◆ **Records**:
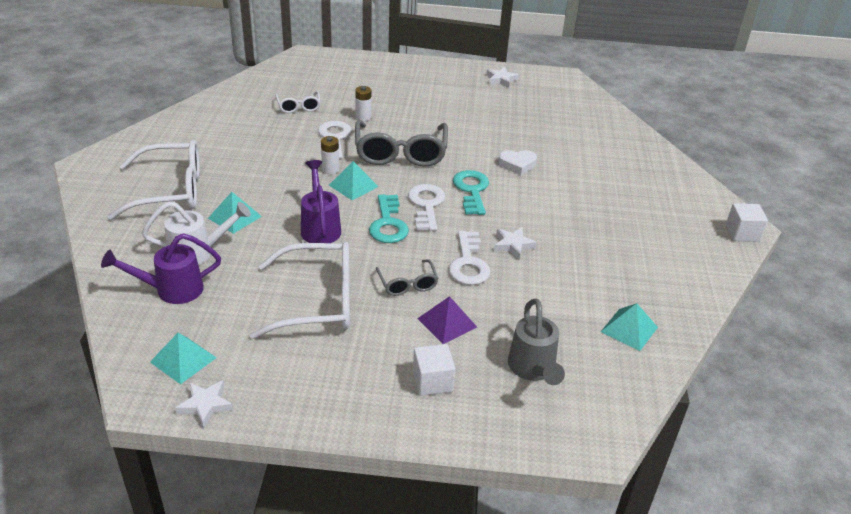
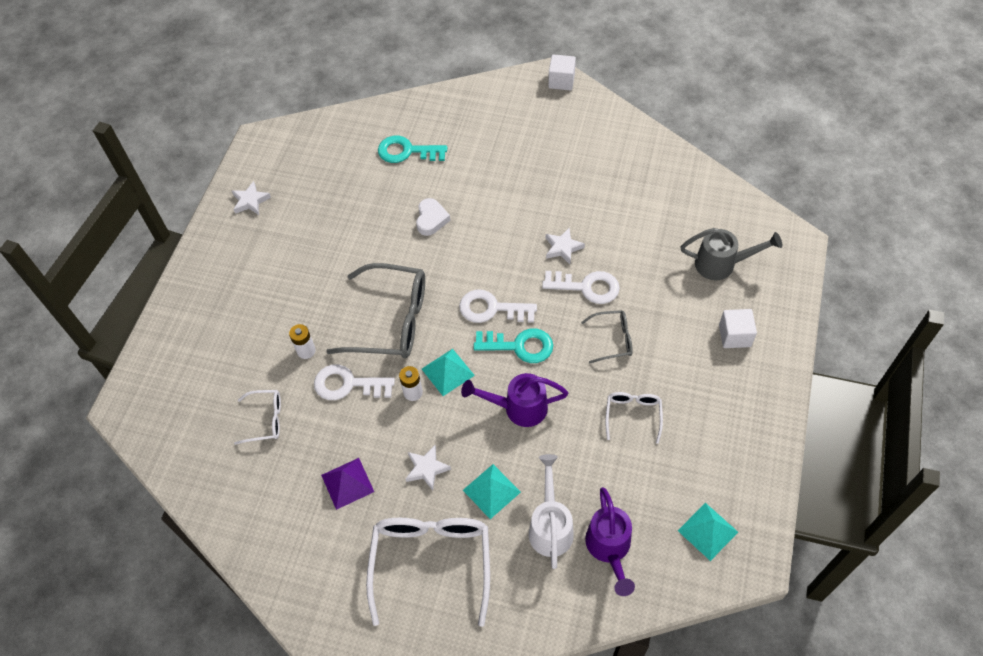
camera: 75 degrees left, 20 degrees up
white star [175,380,233,428] -> white star moved to [406,445,451,490]
white glasses [250,242,350,339] -> white glasses [606,392,663,444], size x0.50
purple pyramid [417,296,477,344] -> purple pyramid moved to [321,458,374,510]
turquoise key [453,170,489,215] -> turquoise key moved to [378,136,447,163]
turquoise pyramid [601,303,658,351] -> none

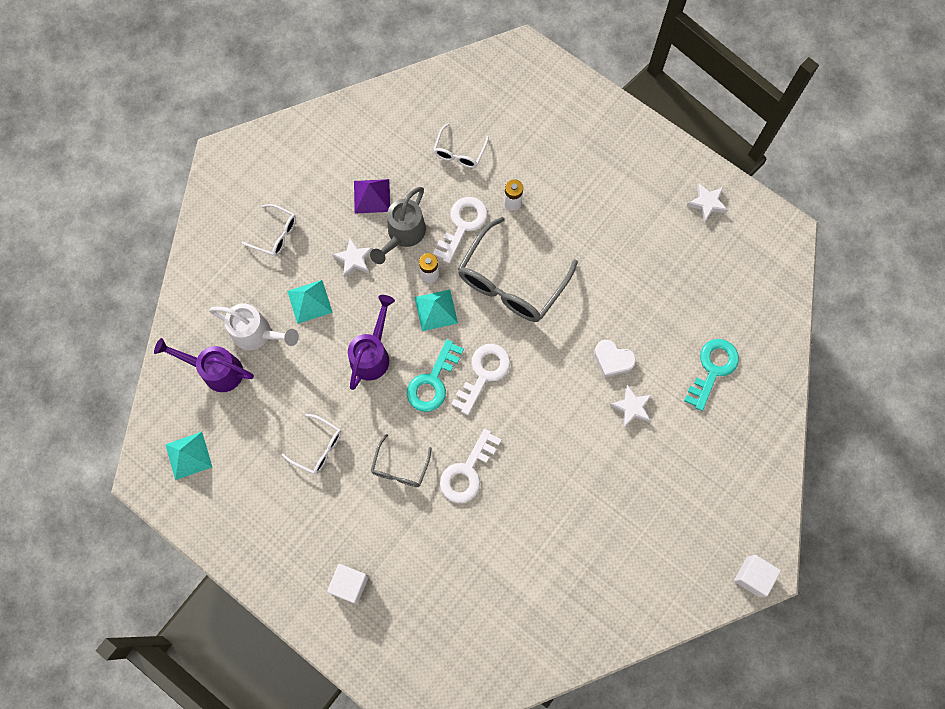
camera: 110 degrees right, 15 degrees up
white glasses [366,518,490,627] -> white glasses [241,204,296,256], size x0.50
white star [546,228,585,265] -> white star moved to [609,385,652,427]
grey watering can [680,228,782,280] -> grey watering can moved to [370,187,426,264]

◆ **What you need to do**: Tally up how many lines in the preceding listing contain the word "size". Give nothing but the number.

◆ **Result**: 2